_YOUR OBJECTIVE_:
Transcribe the listing below only from the line with "pink plate C8:C9" up to and including the line with "pink plate G5:G7 level 1 -> none".

_EXERCISE INPUTS_:
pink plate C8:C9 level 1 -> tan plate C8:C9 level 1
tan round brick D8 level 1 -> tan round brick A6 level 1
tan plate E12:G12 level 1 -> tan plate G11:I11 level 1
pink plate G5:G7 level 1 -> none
---
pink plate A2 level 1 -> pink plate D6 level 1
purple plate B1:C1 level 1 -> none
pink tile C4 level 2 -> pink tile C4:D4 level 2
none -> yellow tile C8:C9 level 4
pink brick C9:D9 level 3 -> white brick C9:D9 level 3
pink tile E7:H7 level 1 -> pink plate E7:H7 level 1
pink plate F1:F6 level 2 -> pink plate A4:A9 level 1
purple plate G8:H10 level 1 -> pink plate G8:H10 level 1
==
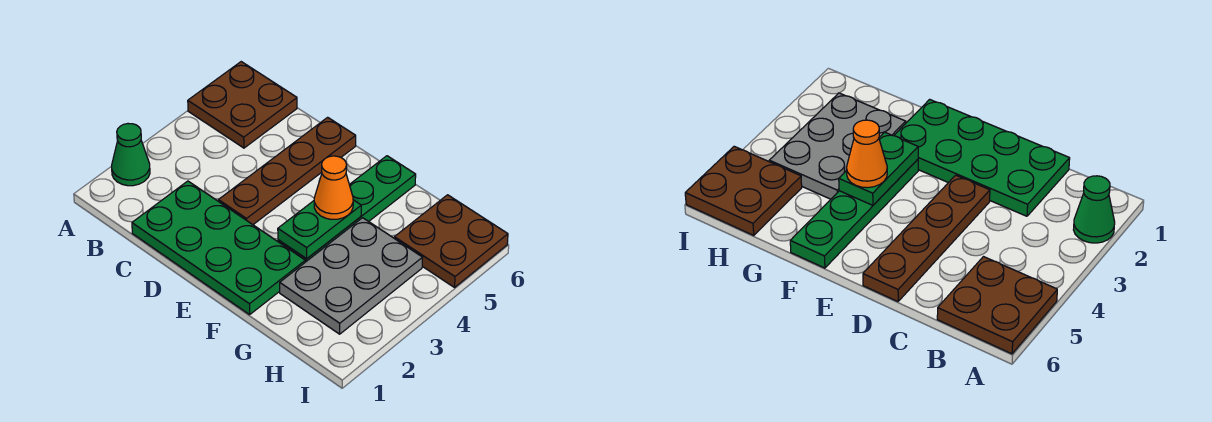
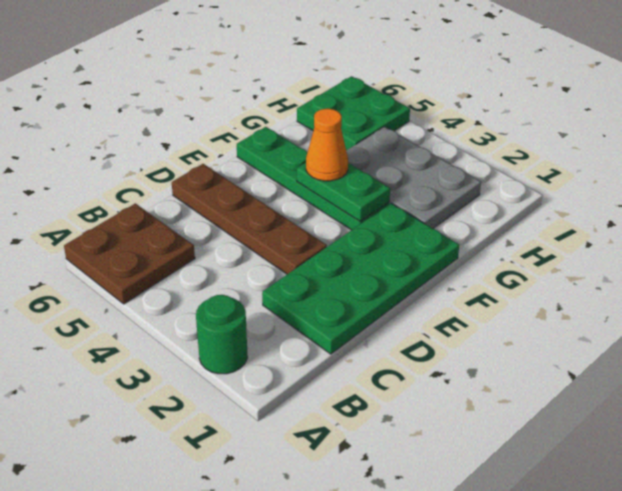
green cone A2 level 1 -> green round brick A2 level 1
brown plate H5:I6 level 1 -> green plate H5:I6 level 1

_TASK RESPONSE_:
pink plate C8:C9 level 1 -> tan plate C8:C9 level 1
tan round brick D8 level 1 -> tan round brick A6 level 1
tan plate E12:G12 level 1 -> tan plate G11:I11 level 1
pink plate G5:G7 level 1 -> none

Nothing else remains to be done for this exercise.